WHAT YOU SHOULD DO. Print again, word for word, all of the records below, and leave the pictures out.

(Scene edit records)
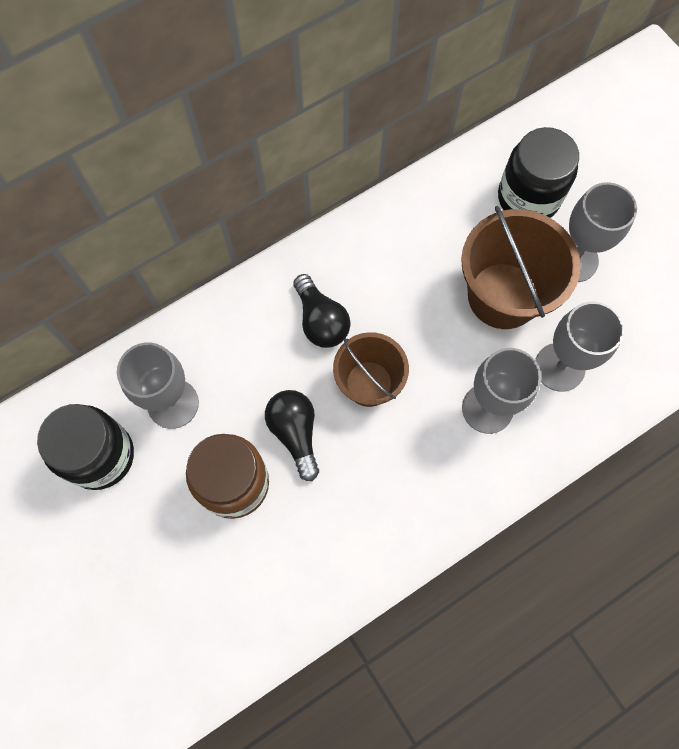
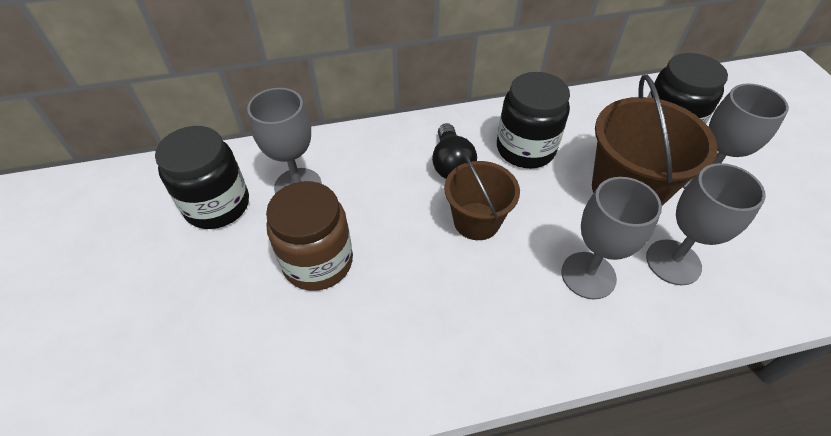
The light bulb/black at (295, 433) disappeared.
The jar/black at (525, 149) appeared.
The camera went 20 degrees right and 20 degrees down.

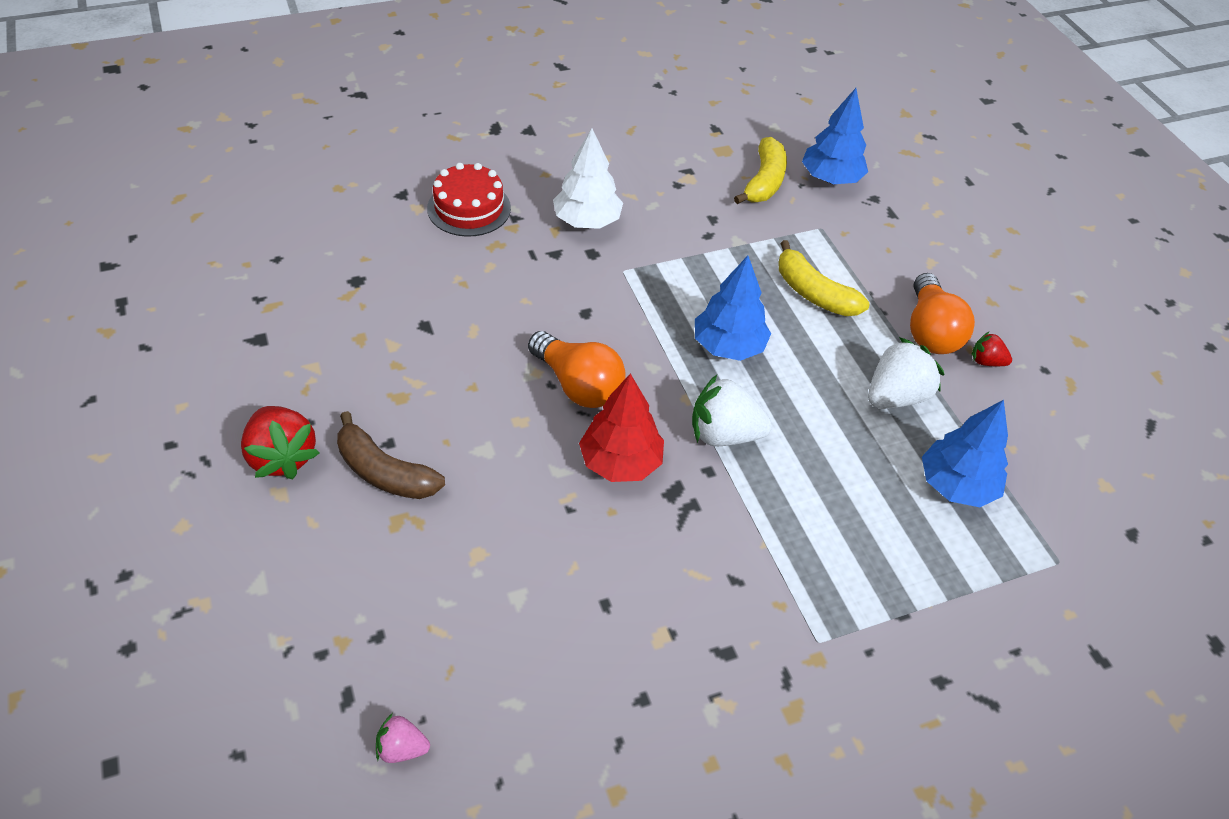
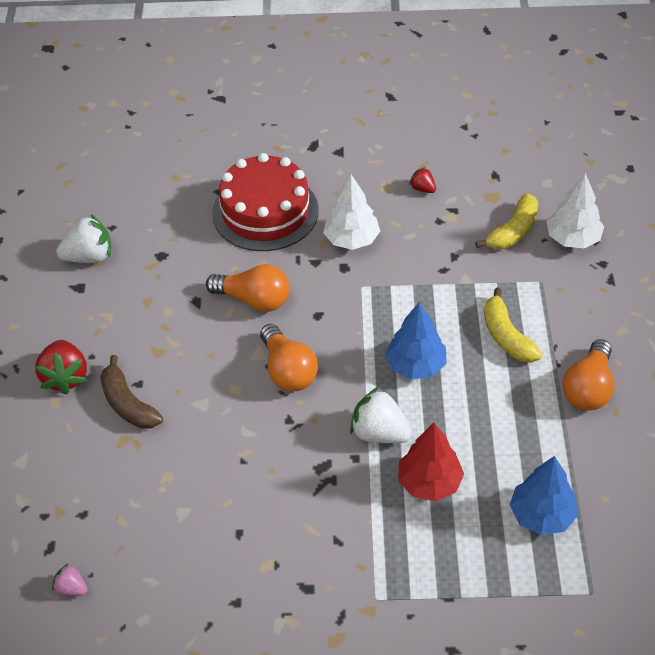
The tree/blue at (831, 178) became the tree/white at (573, 239).
The cake/red at (469, 208) changed to 1.61 times the size.
The strawberry/red moved from (986, 361) to (422, 189).
The strawberry/white moved from (895, 396) to (89, 256).
The tree/red moved from (620, 462) to (429, 482).
The light bulb/orange at (254, 300) appeared.
The camera went 25 degrees right and 0 degrees up.

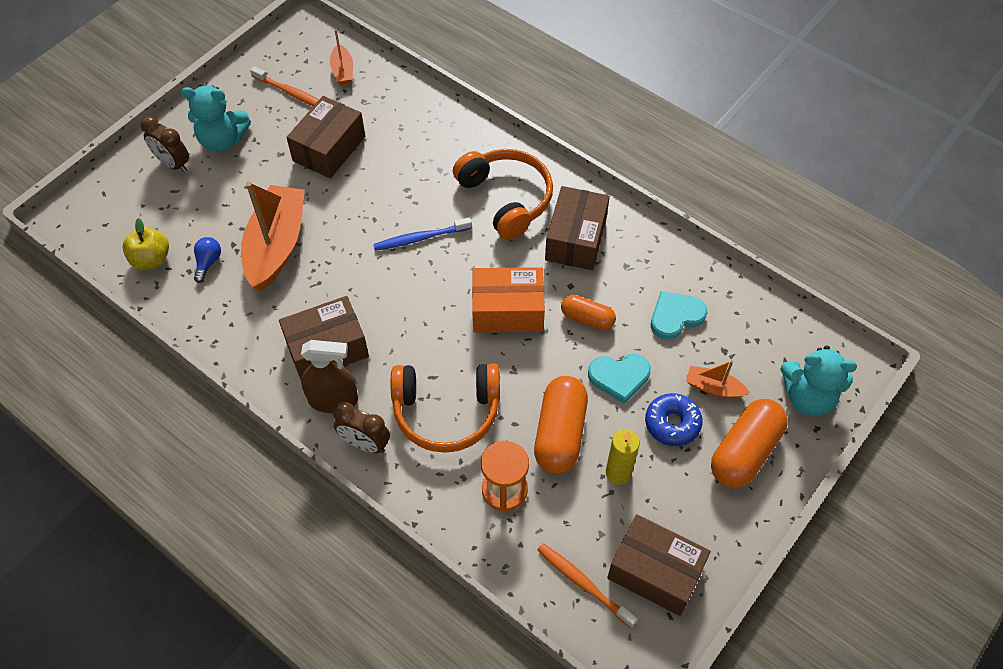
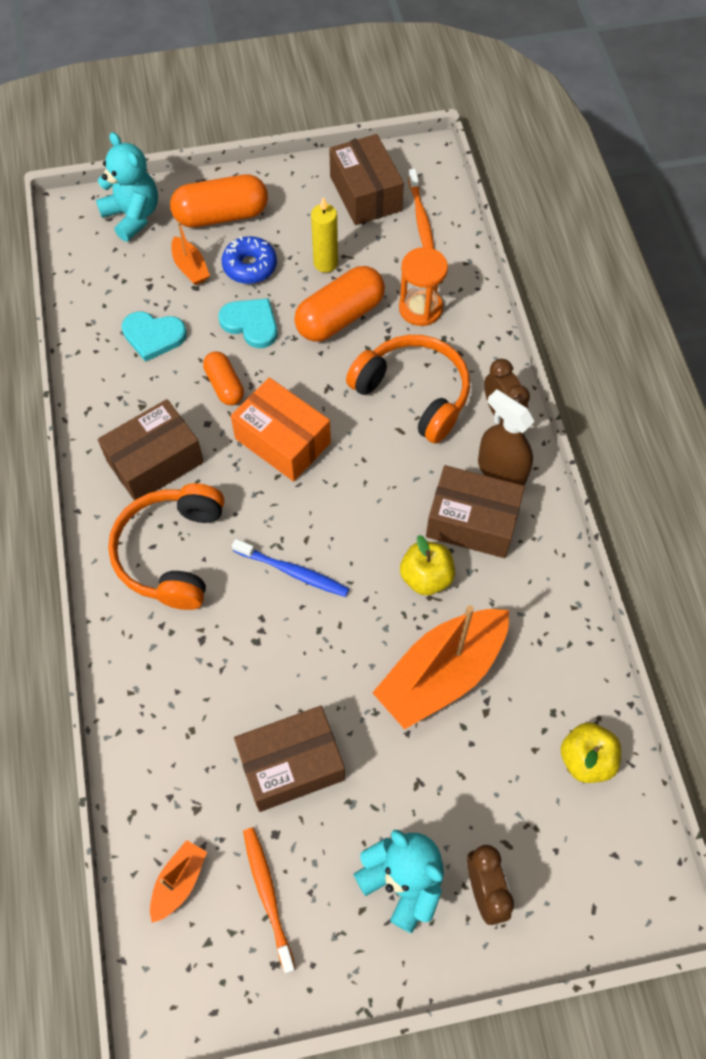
The light bulb/blue at (208, 262) disappeared.
The apple/yellow at (426, 577) appeared.
The camera went 140 degrees left and 5 degrees up.

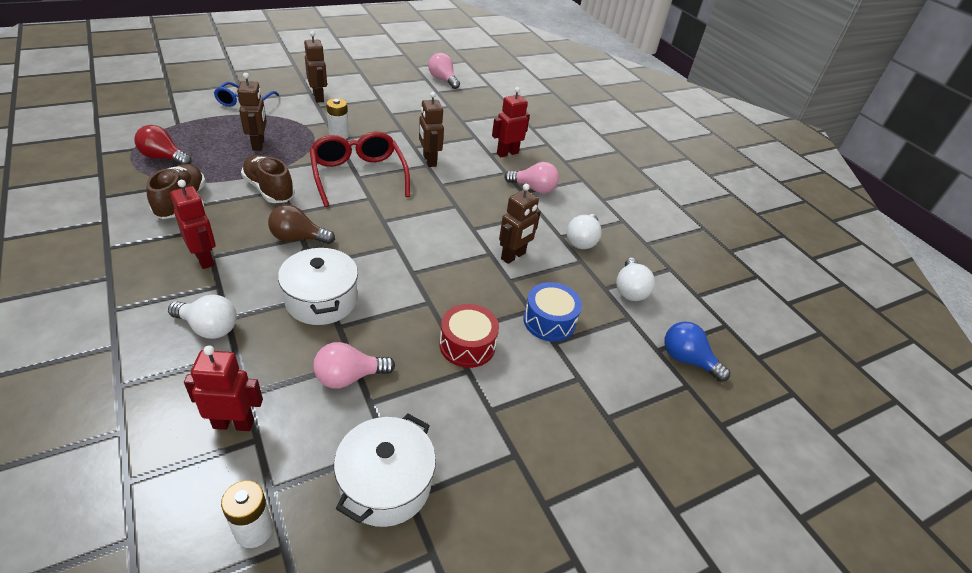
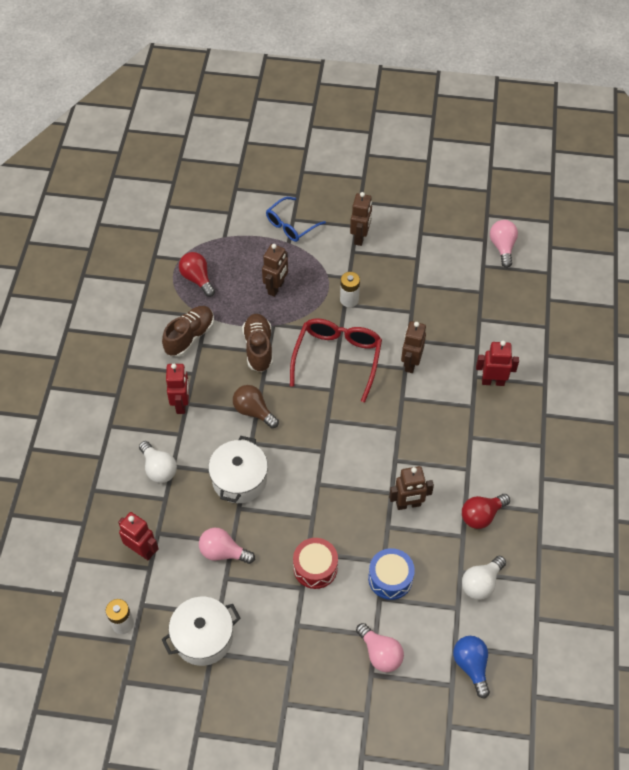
The light bulb/pink moved from (533, 188) to (380, 653).
The light bulb/white at (582, 240) became the light bulb/red at (481, 515).
The camera went 40 degrees right and 15 degrees up.

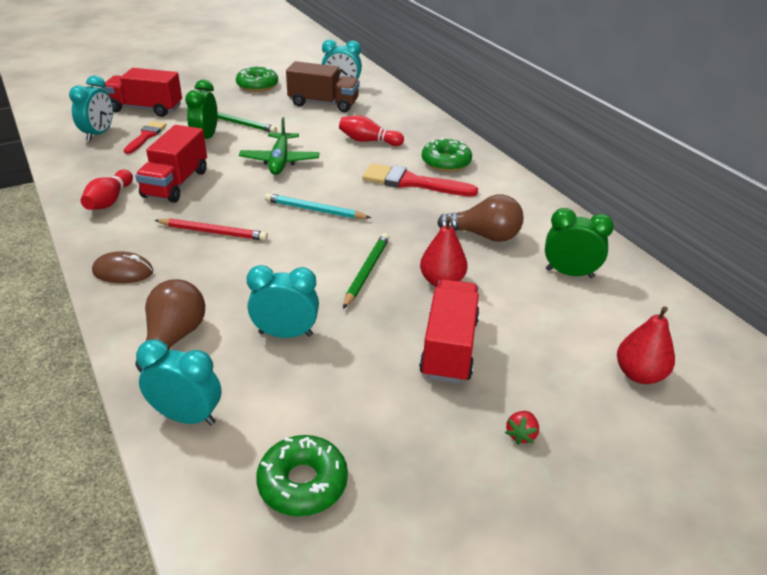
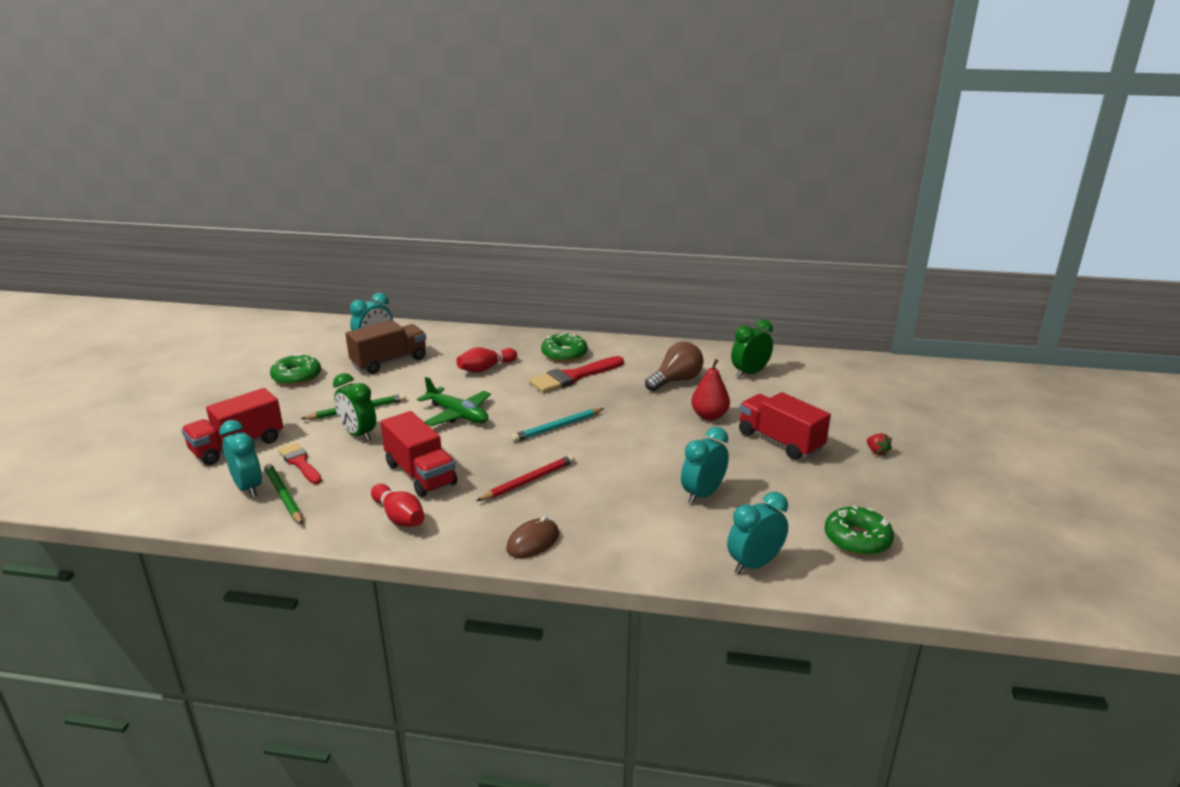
The pencil/green moved from (366, 271) to (283, 495).
The light bulb/brown at (173, 338) disappeared.
The pear/red at (639, 374) disappeared.
The camera went 50 degrees left and 10 degrees down.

SOLUTION TO THE PROBLEM.
The light bulb/black at (295, 433) disappeared.
The jar/black at (525, 149) appeared.
The camera went 20 degrees right and 20 degrees down.

The tree/blue at (831, 178) became the tree/white at (573, 239).
The cake/red at (469, 208) changed to 1.61 times the size.
The strawberry/red moved from (986, 361) to (422, 189).
The strawberry/white moved from (895, 396) to (89, 256).
The tree/red moved from (620, 462) to (429, 482).
The light bulb/orange at (254, 300) appeared.
The camera went 25 degrees right and 0 degrees up.

The light bulb/blue at (208, 262) disappeared.
The apple/yellow at (426, 577) appeared.
The camera went 140 degrees left and 5 degrees up.

The light bulb/pink moved from (533, 188) to (380, 653).
The light bulb/white at (582, 240) became the light bulb/red at (481, 515).
The camera went 40 degrees right and 15 degrees up.

The pencil/green moved from (366, 271) to (283, 495).
The light bulb/brown at (173, 338) disappeared.
The pear/red at (639, 374) disappeared.
The camera went 50 degrees left and 10 degrees down.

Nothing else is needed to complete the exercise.